Set task: Count the lines in the material below that contain the string "kern", treating uppercase and lowercase letters as distinct. Reply with that number alone.

Records shown:
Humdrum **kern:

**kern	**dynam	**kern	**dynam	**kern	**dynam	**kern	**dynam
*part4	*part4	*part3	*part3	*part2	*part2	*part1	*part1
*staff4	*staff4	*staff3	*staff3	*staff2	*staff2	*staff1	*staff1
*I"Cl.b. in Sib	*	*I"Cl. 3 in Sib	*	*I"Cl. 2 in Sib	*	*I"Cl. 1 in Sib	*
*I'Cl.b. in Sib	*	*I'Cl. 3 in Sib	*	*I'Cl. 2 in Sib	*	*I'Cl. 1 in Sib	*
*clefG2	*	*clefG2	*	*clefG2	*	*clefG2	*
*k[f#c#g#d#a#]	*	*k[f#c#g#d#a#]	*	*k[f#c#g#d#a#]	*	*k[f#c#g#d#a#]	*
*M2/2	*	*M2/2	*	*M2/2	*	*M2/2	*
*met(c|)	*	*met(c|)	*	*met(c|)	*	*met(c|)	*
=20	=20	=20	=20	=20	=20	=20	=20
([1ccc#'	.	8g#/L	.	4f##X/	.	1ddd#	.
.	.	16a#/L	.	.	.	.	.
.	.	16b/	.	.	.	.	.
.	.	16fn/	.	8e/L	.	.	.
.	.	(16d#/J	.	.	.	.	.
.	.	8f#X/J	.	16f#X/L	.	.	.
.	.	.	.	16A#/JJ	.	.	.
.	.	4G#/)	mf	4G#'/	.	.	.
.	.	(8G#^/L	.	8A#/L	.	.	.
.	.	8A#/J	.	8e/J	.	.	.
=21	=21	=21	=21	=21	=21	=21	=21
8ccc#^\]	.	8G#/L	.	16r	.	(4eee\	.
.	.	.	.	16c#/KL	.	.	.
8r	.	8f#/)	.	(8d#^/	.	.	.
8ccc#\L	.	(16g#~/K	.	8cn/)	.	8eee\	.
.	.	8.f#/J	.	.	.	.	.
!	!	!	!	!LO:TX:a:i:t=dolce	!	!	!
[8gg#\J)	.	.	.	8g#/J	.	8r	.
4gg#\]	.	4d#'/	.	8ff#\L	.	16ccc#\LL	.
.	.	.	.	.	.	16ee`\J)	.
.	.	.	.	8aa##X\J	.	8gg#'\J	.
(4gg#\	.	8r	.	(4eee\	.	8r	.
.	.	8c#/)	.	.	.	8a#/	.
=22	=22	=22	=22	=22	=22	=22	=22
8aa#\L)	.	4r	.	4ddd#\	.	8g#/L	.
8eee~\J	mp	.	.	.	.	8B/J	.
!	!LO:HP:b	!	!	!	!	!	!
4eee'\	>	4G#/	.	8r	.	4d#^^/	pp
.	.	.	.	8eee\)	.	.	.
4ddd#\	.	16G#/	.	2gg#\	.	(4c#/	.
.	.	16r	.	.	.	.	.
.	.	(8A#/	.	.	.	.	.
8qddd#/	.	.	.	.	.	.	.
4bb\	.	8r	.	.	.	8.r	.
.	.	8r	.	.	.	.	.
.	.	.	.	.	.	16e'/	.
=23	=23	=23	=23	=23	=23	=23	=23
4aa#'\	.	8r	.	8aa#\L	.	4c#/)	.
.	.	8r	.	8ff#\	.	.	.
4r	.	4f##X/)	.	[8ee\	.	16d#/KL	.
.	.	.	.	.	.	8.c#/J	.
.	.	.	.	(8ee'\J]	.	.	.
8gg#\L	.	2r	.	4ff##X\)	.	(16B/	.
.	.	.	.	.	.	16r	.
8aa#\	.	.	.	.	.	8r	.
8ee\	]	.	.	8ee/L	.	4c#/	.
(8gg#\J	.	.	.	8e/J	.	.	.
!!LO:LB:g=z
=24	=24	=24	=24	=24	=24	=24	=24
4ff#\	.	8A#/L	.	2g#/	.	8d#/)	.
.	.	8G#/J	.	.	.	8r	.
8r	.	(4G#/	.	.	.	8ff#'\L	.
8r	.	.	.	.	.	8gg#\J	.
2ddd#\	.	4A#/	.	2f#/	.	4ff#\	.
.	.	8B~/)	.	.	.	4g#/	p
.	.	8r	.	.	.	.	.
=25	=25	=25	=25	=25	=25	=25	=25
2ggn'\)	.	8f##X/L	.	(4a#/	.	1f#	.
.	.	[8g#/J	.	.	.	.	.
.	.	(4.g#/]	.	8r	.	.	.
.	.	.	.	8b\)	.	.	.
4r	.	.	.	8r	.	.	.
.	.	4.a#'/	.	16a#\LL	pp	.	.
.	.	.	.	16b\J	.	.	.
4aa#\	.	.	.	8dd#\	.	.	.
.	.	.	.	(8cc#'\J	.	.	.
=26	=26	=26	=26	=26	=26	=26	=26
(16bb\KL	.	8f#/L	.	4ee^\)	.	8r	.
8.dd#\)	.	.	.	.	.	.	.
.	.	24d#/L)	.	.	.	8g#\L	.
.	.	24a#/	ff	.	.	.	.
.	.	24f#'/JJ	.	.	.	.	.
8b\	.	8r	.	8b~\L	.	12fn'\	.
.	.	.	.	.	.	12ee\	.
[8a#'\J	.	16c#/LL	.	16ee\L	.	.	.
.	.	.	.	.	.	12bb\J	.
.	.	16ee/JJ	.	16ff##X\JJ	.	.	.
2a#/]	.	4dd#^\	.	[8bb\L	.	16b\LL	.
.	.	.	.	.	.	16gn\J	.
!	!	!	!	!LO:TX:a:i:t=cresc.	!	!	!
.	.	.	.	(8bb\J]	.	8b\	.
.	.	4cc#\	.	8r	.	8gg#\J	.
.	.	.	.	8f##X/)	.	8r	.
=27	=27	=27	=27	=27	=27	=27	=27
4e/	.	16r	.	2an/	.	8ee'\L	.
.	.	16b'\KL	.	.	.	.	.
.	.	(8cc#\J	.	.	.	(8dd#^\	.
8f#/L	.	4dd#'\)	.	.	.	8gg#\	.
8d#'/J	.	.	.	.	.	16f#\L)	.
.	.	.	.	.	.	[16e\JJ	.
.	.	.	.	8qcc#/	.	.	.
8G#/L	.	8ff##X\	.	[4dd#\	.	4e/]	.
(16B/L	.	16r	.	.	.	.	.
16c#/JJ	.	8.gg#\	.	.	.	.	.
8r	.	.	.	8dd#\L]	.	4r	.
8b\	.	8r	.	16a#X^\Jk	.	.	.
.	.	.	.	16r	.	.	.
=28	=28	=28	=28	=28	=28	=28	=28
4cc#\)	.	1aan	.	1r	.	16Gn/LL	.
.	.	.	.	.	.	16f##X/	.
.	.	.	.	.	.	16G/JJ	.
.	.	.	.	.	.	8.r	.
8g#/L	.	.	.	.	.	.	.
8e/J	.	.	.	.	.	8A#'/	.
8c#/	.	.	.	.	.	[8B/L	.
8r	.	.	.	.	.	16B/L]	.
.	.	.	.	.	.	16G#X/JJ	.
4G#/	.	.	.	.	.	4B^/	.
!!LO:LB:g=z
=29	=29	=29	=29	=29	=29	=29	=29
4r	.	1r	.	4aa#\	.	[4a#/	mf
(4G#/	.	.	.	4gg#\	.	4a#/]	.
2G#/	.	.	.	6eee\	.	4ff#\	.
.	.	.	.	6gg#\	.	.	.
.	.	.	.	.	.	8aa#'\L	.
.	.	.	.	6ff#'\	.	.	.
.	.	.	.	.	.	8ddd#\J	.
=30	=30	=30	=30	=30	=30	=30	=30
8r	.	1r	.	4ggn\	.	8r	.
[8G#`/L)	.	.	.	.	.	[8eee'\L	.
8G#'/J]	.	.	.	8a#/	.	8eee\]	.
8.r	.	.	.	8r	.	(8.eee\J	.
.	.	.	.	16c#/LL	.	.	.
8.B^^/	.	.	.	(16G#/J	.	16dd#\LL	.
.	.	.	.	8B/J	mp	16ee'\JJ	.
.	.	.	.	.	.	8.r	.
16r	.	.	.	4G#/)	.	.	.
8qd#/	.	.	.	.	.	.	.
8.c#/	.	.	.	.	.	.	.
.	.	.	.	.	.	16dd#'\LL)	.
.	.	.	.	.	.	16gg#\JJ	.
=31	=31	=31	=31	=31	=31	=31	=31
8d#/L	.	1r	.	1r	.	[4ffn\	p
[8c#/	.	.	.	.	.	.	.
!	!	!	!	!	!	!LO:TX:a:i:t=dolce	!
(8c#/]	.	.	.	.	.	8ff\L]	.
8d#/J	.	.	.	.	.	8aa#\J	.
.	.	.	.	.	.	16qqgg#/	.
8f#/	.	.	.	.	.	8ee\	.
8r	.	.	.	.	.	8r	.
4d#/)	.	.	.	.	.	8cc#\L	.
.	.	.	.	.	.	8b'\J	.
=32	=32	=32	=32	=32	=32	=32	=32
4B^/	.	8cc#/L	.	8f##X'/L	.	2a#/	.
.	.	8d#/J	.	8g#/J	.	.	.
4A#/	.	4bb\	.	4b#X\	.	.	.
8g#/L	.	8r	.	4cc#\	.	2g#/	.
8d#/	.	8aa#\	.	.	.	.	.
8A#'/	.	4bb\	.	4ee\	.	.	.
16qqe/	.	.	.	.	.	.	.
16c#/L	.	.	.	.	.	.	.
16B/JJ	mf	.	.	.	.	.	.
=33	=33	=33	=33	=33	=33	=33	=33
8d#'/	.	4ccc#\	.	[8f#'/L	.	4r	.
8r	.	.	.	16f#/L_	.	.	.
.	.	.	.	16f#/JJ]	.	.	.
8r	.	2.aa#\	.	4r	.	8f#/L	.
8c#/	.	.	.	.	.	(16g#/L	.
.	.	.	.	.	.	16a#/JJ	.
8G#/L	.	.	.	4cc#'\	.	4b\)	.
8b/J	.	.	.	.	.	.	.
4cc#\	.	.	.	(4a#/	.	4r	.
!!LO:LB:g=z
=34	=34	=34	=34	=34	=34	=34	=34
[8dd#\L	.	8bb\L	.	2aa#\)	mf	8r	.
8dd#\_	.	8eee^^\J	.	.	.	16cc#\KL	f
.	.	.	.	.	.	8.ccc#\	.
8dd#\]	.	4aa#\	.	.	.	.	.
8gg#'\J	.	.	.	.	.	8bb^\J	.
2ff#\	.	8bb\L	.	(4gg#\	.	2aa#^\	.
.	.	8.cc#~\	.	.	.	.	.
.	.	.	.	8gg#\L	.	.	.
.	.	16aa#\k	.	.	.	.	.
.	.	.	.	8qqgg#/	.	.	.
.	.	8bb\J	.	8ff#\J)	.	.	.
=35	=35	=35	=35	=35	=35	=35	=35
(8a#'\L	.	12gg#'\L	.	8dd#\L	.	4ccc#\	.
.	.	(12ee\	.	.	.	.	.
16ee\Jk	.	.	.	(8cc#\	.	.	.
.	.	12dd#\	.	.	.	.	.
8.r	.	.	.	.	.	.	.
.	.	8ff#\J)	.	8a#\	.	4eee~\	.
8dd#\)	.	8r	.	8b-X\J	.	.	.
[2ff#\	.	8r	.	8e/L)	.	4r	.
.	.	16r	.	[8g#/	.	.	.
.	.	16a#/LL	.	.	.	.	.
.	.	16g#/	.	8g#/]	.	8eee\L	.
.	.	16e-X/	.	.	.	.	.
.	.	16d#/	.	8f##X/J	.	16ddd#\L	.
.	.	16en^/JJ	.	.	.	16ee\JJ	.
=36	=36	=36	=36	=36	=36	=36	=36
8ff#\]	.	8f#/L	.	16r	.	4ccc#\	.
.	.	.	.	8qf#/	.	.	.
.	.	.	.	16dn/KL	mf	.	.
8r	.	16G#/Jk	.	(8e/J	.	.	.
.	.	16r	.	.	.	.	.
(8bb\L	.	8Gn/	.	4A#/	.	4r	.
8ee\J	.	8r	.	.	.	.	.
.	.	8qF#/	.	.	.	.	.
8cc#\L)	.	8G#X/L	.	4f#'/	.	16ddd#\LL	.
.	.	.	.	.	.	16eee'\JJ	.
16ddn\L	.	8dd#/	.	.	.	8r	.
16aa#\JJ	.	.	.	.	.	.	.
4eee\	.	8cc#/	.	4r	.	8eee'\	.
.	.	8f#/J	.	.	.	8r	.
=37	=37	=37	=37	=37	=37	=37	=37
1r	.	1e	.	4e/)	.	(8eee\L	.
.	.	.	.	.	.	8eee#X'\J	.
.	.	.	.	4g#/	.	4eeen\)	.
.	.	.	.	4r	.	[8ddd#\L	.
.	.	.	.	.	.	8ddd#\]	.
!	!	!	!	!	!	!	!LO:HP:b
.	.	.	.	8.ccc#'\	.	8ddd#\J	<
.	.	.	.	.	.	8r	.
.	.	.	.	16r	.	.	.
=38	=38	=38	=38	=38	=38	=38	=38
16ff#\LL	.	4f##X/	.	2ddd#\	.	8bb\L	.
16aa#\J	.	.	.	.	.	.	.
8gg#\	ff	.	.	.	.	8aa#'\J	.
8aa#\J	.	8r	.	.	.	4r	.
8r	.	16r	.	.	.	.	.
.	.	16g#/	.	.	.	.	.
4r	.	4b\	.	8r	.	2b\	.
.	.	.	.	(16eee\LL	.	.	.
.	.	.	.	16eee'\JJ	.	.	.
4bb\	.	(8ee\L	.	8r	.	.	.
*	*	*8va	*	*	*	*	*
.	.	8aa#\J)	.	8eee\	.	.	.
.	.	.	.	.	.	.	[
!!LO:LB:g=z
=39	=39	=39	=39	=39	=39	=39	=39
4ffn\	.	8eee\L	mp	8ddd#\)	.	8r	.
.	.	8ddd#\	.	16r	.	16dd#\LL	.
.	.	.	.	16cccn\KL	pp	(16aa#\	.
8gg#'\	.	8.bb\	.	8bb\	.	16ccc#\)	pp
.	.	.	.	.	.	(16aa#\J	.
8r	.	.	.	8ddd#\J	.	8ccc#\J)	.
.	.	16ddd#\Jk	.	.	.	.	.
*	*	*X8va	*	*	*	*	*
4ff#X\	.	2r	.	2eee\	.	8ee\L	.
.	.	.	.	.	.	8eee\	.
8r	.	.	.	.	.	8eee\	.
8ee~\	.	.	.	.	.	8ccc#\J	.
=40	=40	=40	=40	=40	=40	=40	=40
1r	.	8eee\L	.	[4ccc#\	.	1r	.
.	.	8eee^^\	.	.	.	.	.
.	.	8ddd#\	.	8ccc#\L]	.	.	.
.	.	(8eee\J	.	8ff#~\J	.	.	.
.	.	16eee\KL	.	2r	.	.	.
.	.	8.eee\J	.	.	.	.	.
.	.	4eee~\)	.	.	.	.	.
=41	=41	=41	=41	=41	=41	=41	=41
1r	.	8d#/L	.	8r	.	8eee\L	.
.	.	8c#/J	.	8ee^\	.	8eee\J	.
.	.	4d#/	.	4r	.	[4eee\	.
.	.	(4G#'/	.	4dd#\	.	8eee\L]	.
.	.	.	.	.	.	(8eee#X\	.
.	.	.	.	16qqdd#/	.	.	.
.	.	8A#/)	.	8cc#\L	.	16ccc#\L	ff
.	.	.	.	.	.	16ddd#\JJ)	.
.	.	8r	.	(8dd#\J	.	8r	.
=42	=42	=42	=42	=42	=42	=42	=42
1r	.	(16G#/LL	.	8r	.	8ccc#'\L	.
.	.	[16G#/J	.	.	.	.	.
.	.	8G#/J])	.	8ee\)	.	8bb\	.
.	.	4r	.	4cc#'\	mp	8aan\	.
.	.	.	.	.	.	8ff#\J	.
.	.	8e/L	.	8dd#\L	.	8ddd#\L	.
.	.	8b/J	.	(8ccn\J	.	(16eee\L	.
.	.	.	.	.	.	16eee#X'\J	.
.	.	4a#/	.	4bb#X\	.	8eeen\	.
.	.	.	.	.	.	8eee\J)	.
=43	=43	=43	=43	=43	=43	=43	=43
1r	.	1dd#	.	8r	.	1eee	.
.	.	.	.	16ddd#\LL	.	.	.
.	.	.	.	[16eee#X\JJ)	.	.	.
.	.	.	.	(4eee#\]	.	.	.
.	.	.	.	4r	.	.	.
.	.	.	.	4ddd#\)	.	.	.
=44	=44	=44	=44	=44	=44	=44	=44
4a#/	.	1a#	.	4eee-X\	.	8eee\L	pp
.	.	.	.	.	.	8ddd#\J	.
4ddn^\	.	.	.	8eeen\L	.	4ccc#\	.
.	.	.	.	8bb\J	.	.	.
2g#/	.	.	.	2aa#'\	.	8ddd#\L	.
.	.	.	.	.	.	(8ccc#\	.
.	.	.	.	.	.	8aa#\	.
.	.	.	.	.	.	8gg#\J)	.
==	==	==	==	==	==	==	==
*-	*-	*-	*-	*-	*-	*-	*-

Result of this task: 2